(Beginning of STUDY MATERIAL)

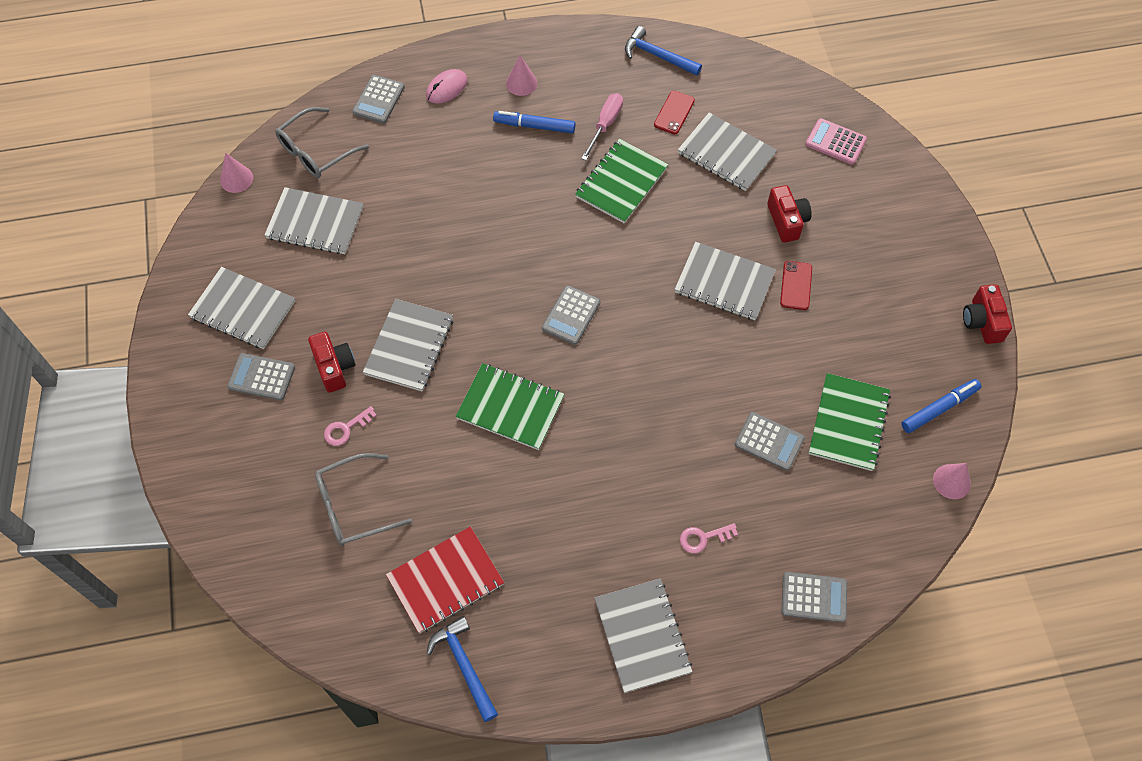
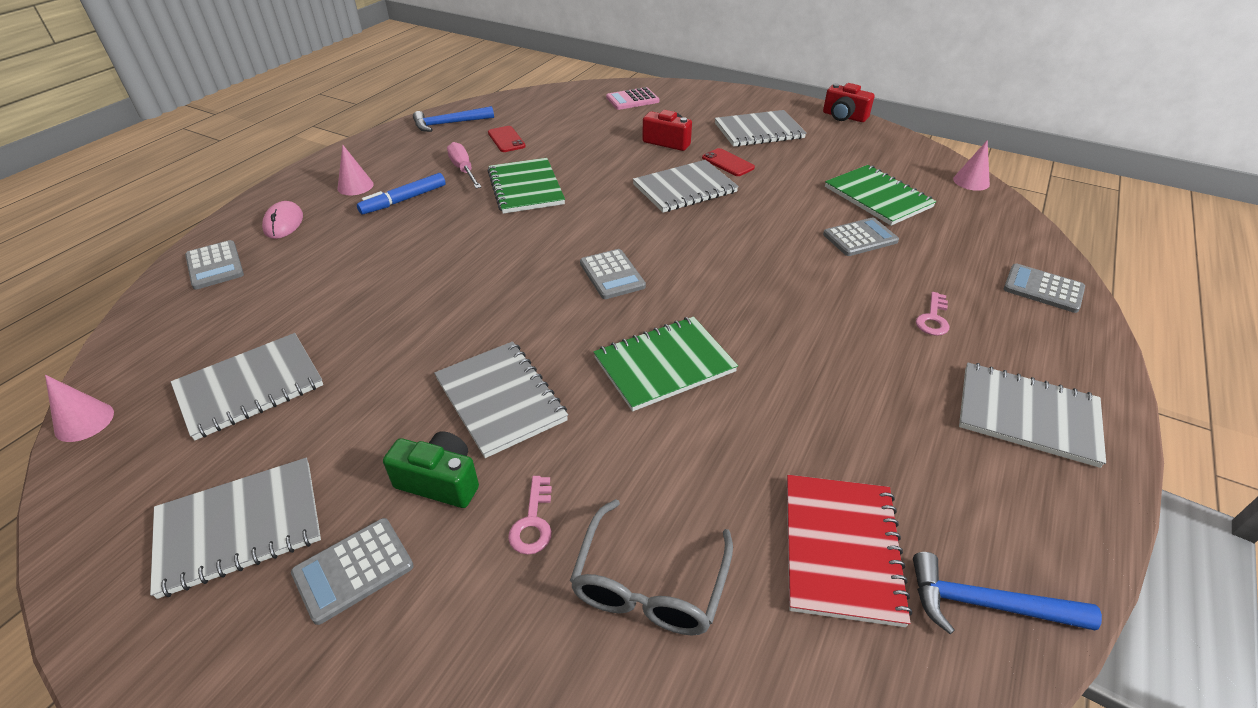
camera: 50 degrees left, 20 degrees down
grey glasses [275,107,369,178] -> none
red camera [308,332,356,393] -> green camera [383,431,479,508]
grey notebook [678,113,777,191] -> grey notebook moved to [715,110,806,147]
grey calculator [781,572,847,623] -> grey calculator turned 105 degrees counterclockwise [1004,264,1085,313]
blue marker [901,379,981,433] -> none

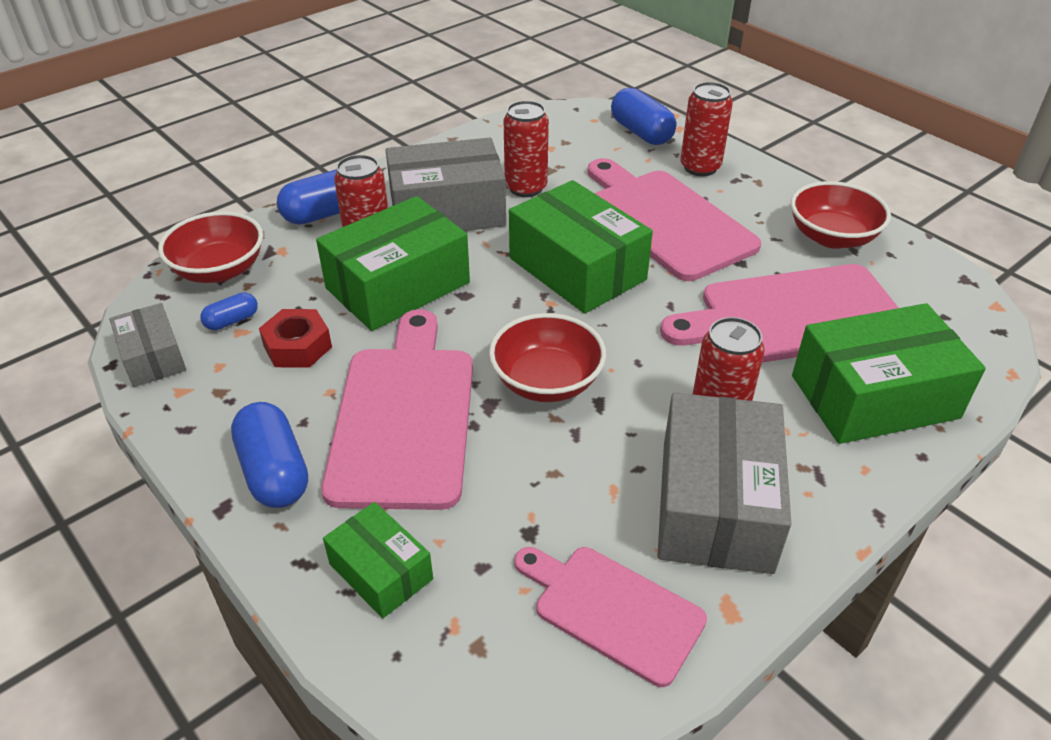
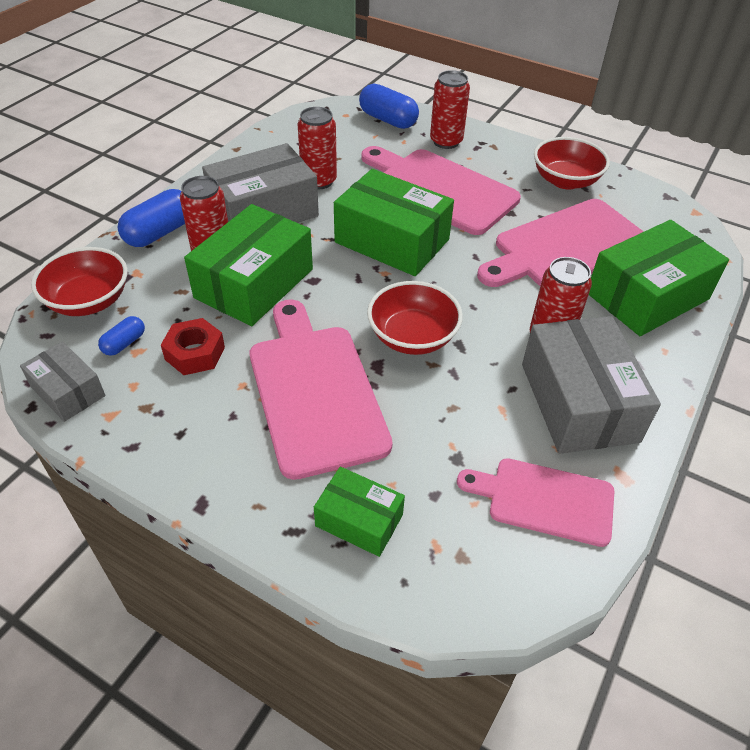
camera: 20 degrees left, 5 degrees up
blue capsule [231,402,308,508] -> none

(End of STUDY MATERIAL)

TASK
All entries above, minus the pictures, should be repeated exactly.

OUTPUT OF THE EXERCISE
camera: 50 degrees left, 20 degrees down
grey glasses [275,107,369,178] -> none
red camera [308,332,356,393] -> green camera [383,431,479,508]
grey notebook [678,113,777,191] -> grey notebook moved to [715,110,806,147]
grey calculator [781,572,847,623] -> grey calculator turned 105 degrees counterclockwise [1004,264,1085,313]
blue marker [901,379,981,433] -> none

camera: 20 degrees left, 5 degrees up
blue capsule [231,402,308,508] -> none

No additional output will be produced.